Render the listing from its first line through the line containing "road 2 (track): [(511,26),(351,78),(252,89),(154,83)]" as a Markdown table with the columns Number and Listing line, giving each row a number and leaving out blank lines.

(Dataset excerpt)

______

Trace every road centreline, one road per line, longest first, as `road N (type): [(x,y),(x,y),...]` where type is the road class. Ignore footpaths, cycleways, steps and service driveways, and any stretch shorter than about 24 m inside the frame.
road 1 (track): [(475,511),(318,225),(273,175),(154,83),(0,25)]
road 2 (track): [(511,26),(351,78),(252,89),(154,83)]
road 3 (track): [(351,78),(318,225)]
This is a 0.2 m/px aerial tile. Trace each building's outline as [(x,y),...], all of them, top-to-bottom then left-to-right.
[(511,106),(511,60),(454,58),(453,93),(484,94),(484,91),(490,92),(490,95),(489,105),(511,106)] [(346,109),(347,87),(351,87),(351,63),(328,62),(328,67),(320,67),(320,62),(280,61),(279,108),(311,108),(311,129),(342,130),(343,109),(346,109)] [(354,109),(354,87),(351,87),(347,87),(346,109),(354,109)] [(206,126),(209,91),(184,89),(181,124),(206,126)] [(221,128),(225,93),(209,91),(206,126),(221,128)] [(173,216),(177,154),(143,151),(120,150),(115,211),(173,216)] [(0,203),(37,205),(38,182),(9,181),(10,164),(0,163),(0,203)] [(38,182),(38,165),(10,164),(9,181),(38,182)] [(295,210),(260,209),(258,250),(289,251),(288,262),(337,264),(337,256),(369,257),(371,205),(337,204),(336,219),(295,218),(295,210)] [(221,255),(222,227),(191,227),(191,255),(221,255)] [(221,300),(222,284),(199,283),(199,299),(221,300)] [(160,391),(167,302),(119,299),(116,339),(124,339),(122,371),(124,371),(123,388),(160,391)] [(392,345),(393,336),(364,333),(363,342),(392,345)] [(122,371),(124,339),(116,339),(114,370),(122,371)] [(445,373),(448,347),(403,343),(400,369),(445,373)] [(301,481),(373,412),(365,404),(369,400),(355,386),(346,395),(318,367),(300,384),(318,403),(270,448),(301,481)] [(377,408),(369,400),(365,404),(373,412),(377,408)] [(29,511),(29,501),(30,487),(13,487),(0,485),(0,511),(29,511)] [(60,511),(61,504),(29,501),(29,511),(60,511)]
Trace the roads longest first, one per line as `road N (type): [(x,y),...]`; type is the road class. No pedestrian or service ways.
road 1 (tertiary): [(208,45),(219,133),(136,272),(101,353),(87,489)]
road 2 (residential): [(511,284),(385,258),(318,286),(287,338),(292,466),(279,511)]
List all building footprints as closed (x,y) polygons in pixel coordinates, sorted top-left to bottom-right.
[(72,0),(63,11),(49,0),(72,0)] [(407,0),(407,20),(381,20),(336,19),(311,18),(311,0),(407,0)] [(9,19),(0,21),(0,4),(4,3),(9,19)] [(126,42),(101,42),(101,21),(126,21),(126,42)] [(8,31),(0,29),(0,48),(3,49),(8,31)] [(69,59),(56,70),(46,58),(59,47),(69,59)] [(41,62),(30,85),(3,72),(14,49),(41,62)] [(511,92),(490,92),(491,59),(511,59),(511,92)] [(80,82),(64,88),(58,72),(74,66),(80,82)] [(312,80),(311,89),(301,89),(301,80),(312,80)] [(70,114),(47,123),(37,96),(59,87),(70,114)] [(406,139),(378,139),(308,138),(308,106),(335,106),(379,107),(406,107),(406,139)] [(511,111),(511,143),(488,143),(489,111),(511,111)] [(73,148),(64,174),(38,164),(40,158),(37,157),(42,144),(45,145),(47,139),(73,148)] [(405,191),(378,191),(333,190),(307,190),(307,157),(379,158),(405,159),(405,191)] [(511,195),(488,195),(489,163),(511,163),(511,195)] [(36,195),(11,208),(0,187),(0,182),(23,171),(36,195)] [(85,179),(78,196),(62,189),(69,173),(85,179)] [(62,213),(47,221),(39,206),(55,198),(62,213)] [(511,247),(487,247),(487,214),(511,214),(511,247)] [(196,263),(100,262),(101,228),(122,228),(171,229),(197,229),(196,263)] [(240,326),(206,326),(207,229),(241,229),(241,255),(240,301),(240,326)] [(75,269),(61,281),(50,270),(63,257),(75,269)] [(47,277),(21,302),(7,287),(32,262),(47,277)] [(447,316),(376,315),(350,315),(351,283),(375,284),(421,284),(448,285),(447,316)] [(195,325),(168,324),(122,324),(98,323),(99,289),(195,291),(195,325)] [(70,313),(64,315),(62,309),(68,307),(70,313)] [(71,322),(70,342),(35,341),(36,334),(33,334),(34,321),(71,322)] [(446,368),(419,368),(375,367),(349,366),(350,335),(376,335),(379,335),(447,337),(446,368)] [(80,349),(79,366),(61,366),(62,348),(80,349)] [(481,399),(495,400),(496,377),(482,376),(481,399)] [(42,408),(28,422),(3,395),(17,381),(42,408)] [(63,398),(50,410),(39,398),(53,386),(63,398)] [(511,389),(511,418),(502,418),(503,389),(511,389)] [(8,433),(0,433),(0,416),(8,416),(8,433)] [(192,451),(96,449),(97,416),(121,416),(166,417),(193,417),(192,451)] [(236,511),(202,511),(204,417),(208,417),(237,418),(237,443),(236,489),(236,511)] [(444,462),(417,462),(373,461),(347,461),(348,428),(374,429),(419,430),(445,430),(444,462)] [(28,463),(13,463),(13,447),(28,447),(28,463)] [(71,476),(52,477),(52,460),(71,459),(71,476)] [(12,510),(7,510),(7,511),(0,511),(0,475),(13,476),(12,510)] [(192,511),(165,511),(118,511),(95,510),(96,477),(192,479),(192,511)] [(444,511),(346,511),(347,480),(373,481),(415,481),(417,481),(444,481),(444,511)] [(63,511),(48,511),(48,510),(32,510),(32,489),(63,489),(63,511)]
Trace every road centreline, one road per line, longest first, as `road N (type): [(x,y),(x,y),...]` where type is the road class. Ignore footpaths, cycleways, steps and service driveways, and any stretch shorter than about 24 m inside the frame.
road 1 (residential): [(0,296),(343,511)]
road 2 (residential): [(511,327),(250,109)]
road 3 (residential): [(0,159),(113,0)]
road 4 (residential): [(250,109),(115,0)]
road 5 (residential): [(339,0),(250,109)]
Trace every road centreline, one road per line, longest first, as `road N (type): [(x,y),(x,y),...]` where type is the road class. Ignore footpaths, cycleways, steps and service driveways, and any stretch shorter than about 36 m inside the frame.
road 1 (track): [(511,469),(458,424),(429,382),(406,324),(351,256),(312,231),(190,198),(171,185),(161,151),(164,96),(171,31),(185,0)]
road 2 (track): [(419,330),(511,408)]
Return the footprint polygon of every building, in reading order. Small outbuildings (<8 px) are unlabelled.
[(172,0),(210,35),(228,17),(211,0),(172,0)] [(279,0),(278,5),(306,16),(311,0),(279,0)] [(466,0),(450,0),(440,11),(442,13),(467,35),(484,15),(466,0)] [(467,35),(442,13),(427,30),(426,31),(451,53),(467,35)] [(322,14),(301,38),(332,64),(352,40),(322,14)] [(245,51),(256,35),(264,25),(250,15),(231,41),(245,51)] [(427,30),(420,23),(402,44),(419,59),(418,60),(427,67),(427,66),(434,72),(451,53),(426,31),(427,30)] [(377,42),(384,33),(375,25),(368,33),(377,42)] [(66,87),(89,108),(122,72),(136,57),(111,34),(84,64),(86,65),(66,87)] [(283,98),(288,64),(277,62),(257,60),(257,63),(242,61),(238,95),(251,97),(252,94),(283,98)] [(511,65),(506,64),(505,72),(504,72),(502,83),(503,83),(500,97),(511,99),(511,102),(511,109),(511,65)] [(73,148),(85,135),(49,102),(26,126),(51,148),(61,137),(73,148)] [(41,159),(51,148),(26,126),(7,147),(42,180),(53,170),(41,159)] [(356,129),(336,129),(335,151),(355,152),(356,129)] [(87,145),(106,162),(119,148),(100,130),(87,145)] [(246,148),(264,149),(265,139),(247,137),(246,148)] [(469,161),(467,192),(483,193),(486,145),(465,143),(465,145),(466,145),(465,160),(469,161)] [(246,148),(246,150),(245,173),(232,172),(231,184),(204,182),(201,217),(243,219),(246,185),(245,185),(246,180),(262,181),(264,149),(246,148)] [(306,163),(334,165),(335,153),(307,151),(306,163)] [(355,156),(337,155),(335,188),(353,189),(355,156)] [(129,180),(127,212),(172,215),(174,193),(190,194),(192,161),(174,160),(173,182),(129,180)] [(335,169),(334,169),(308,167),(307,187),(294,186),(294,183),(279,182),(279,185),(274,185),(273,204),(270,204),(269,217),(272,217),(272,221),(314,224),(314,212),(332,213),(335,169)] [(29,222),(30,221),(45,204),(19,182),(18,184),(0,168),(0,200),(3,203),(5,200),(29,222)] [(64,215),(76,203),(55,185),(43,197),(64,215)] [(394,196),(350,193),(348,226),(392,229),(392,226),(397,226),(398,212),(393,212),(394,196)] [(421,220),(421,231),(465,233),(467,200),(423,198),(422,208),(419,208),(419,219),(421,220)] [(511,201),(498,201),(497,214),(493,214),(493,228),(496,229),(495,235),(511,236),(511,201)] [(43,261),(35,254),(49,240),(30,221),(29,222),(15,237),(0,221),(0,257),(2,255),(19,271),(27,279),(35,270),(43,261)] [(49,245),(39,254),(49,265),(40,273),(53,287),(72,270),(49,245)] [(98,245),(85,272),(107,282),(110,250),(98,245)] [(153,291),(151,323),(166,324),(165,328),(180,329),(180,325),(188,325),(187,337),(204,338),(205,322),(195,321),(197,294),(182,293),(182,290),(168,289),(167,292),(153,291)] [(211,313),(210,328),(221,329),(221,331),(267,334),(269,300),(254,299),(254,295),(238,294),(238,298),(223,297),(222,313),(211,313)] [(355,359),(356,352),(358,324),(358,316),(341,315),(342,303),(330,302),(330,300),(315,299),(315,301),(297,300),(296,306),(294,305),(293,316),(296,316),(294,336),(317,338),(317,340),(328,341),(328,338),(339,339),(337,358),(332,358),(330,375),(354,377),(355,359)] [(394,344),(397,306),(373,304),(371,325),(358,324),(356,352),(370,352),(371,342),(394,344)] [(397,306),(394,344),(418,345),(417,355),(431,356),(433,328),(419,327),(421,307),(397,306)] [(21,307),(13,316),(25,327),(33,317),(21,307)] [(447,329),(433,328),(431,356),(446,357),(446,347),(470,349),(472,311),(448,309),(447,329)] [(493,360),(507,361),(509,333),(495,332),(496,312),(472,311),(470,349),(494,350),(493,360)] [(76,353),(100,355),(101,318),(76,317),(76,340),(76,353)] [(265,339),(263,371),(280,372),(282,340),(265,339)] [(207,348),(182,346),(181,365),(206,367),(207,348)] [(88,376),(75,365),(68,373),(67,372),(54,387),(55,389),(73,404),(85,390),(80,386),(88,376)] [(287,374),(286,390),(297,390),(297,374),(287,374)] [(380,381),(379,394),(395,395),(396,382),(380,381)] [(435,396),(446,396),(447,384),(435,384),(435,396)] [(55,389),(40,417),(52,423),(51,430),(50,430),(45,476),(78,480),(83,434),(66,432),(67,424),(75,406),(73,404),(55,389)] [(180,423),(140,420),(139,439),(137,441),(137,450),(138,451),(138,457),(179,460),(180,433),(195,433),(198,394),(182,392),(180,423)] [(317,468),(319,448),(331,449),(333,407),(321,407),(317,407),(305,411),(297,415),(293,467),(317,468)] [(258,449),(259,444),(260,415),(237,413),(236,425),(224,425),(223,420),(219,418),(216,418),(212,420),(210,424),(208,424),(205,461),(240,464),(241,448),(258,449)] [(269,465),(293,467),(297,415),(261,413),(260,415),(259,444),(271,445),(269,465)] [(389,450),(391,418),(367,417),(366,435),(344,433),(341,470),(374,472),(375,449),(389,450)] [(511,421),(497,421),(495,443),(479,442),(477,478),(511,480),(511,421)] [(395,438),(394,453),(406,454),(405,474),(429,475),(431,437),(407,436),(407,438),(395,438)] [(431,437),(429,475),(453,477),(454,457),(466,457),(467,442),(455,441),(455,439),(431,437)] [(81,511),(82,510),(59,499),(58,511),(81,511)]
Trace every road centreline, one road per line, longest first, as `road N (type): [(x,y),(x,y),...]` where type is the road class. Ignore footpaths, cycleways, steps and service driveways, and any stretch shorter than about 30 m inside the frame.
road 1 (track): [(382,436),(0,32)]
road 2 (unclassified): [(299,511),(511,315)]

______

EXERCISE SOLUTION.
| Number | Listing line |
|---|---|
| 1 | Trace every road centreline, one road per line, longest first, as `road N (type): [(x,y),(x,y),...]` where type is the road class. Ignore footpaths, cycleways, steps and service driveways, and any stretch shorter than about 24 m inside the frame. |
| 2 | road 1 (track): [(475,511),(318,225),(273,175),(154,83),(0,25)] |
| 3 | road 2 (track): [(511,26),(351,78),(252,89),(154,83)] |